■ **EXERCISE BRIEF**
Word for word, copy the listing below and leave out its images.

■ **INPUT DATA**
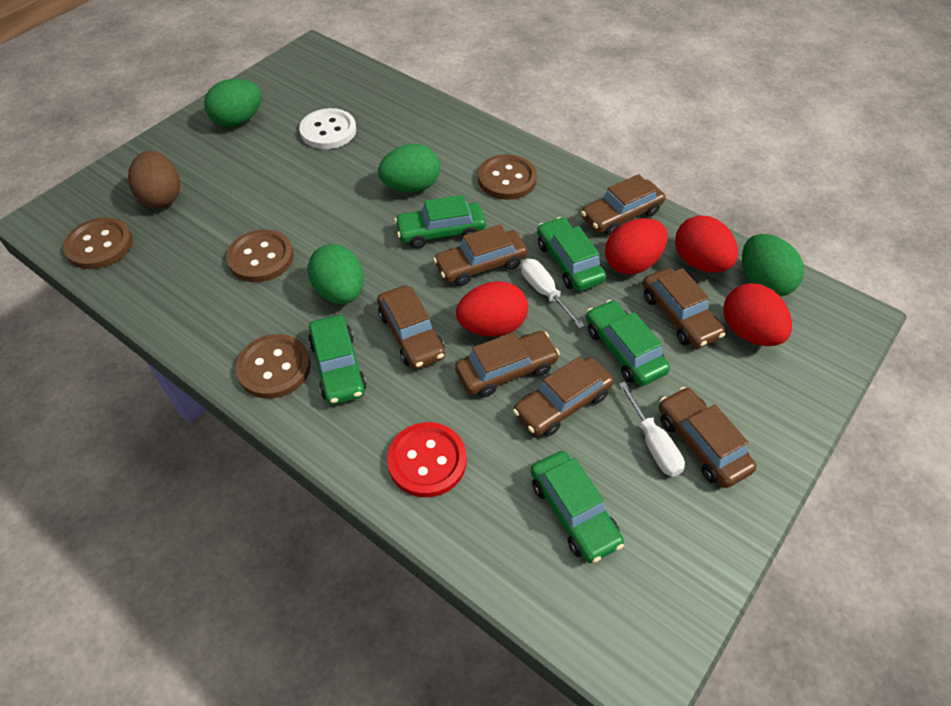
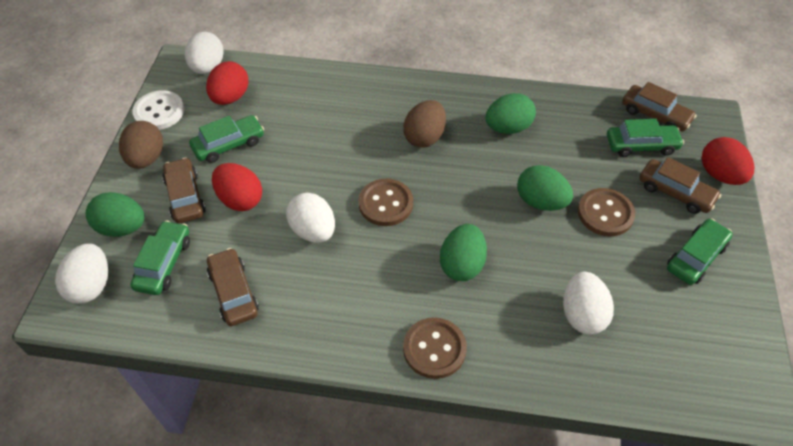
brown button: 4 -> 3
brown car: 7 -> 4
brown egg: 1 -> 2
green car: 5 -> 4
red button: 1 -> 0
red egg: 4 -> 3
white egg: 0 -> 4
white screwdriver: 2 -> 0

■ **TASK OUTPUT**
brown button: 4 -> 3
brown car: 7 -> 4
brown egg: 1 -> 2
green car: 5 -> 4
red button: 1 -> 0
red egg: 4 -> 3
white egg: 0 -> 4
white screwdriver: 2 -> 0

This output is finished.